MATERIAL TO PROCESS>

= Beginning of Section =

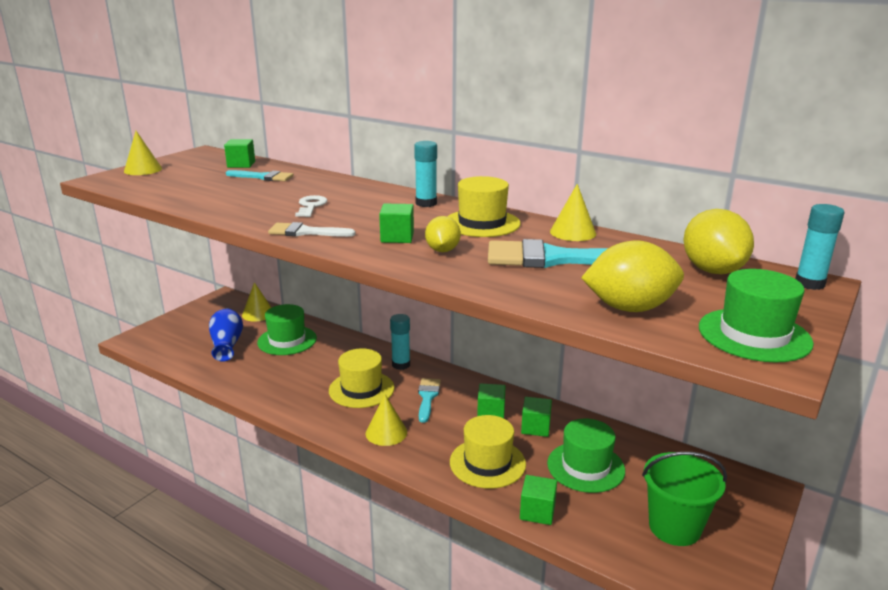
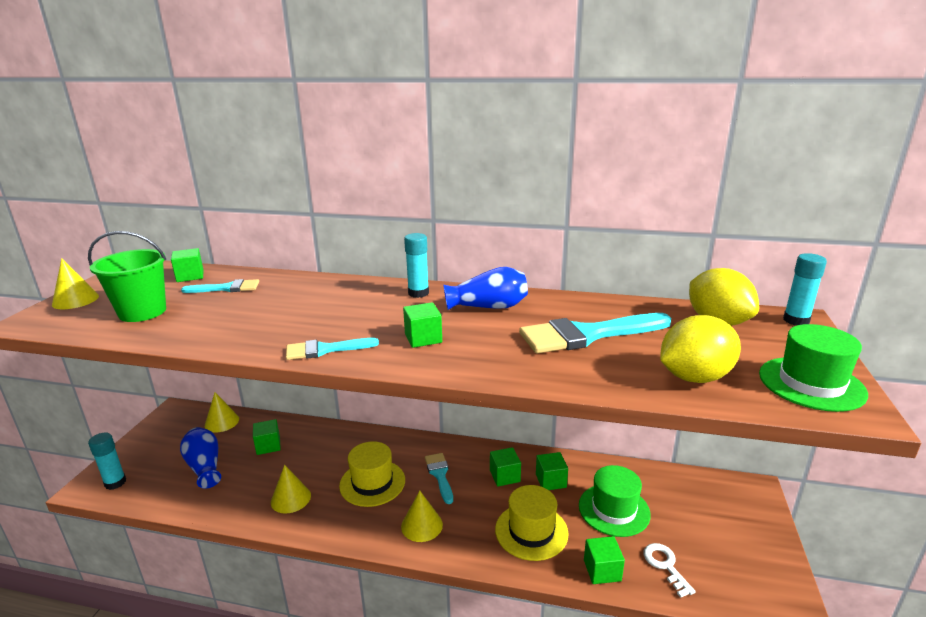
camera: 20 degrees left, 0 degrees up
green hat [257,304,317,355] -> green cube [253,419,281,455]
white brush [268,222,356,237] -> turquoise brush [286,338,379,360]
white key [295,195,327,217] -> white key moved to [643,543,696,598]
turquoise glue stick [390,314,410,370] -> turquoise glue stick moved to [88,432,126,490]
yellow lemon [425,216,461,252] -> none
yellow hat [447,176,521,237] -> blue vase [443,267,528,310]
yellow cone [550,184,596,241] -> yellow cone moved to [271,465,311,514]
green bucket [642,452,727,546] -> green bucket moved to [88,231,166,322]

= End of Section =
= Beginning of Section =

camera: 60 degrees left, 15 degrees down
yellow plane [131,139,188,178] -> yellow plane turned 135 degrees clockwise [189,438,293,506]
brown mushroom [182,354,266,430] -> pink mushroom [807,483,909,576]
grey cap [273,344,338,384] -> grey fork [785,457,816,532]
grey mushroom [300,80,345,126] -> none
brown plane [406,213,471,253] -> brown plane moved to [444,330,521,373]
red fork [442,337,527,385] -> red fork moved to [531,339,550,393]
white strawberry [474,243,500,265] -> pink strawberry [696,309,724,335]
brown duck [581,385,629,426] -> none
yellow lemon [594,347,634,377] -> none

= End of Section =
= Beginning of Section =

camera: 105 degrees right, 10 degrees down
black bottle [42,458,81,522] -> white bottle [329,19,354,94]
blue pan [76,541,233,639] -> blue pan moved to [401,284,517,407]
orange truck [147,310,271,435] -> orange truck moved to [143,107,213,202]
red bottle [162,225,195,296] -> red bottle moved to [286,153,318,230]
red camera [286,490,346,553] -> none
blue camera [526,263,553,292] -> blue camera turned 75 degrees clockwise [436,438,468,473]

= End of Section =

Copy out, exactly and alone, the lines of the entries above between the ones holding "camera: 60 degrees left, 15 degrees down" and "yellow lemon [594,347,634,377] -> none", inclusive.

camera: 60 degrees left, 15 degrees down
yellow plane [131,139,188,178] -> yellow plane turned 135 degrees clockwise [189,438,293,506]
brown mushroom [182,354,266,430] -> pink mushroom [807,483,909,576]
grey cap [273,344,338,384] -> grey fork [785,457,816,532]
grey mushroom [300,80,345,126] -> none
brown plane [406,213,471,253] -> brown plane moved to [444,330,521,373]
red fork [442,337,527,385] -> red fork moved to [531,339,550,393]
white strawberry [474,243,500,265] -> pink strawberry [696,309,724,335]
brown duck [581,385,629,426] -> none
yellow lemon [594,347,634,377] -> none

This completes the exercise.